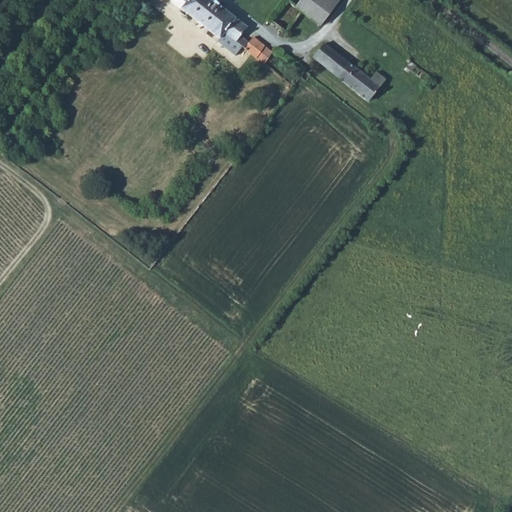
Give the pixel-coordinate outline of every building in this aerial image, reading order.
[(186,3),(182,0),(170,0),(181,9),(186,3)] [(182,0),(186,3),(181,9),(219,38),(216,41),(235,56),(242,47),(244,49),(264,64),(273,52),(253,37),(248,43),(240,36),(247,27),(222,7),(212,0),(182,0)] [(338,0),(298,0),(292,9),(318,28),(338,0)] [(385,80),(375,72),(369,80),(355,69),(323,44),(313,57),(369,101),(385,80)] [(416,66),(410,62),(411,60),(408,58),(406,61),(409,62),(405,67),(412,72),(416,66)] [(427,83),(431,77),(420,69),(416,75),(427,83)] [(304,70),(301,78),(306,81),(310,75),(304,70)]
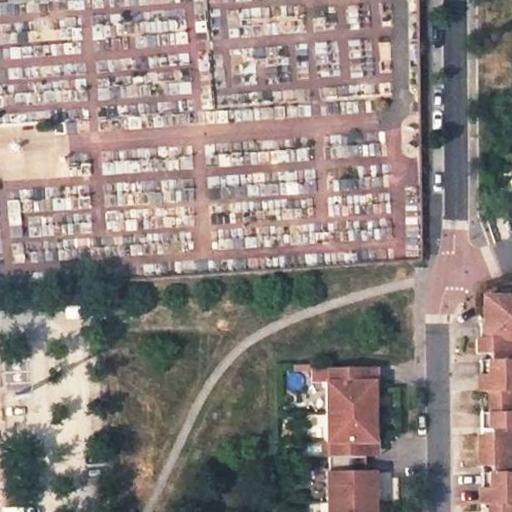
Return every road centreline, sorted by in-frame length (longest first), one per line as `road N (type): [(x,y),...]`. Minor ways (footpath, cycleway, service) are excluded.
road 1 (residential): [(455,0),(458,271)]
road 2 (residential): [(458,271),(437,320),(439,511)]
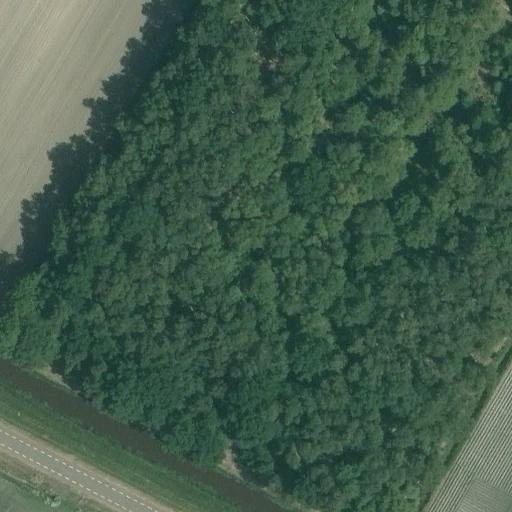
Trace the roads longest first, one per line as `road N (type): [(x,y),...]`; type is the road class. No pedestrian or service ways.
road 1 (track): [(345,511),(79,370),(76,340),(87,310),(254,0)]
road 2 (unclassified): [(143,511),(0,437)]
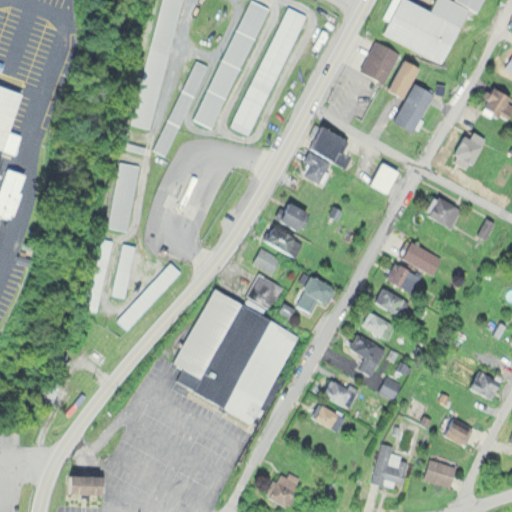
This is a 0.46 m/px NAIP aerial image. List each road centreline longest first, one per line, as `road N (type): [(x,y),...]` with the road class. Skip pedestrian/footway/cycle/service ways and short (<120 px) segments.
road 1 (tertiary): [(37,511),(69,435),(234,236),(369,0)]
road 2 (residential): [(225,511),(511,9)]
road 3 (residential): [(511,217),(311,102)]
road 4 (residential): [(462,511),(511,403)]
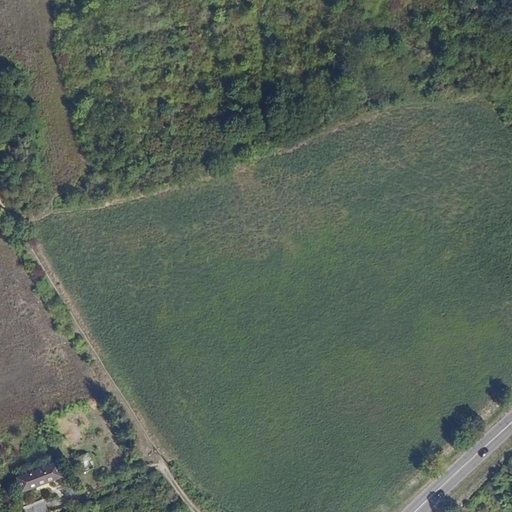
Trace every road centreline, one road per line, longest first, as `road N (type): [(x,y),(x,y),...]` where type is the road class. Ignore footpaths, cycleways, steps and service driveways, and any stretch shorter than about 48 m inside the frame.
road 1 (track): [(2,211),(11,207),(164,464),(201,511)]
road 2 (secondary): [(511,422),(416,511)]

::::::

** Work to complete **
Return every line above word for word, leaving out the pictures.

** Result of the exercise **
Give the pixel-coordinate outline of every building in this aerial image, reading order.
[(186,3),(182,0),(170,0),(181,9),(186,3)] [(182,0),(186,3),(181,9),(219,38),(216,41),(235,56),(242,47),(244,49),(264,64),(273,52),(253,37),(248,43),(240,36),(247,27),(222,7),(212,0),(182,0)] [(338,0),(298,0),(292,9),(318,28),(338,0)] [(385,80),(375,72),(369,80),(355,69),(323,44),(313,57),(369,101),(385,80)] [(416,66),(410,62),(411,60),(408,58),(406,61),(409,62),(405,67),(412,72),(416,66)] [(427,83),(431,77),(420,69),(416,75),(427,83)] [(304,70),(301,78),(306,81),(310,75),(304,70)]
Return every road centreline, sorted by in-frame length (longest first), one per line as `road N (type): [(x,y),...]`. Minor ways (footpath, cycleway, service) are excluded.
road 1 (residential): [(455,0),(458,271)]
road 2 (residential): [(458,271),(437,320),(439,511)]
Trace the roads longest first, one per line as `road N (type): [(x,y),...]`; type is the road class. No pedestrian or service ways.
road 1 (track): [(345,511),(79,370),(76,340),(87,310),(254,0)]
road 2 (unclassified): [(143,511),(0,437)]
This is a 0.46 m/px NAIP aerial image. List each road centreline longest first, one per line, as `road N (type): [(x,y),...]` with the road class. Skip pedestrian/footway/cycle/service ways and short (<120 px) segments.
road 1 (tertiary): [(37,511),(69,435),(234,236),(369,0)]
road 2 (residential): [(225,511),(511,9)]
road 3 (residential): [(511,217),(311,102)]
road 4 (residential): [(462,511),(511,403)]
Trace every road centreline, one road per line, longest first, as `road N (type): [(x,y),(x,y),...]` where type is the road class. Ignore footpaths, cycleways, steps and service driveways, and any stretch shorter than about 48 m inside the frame.
road 1 (track): [(2,211),(11,207),(164,464),(201,511)]
road 2 (secondary): [(511,422),(416,511)]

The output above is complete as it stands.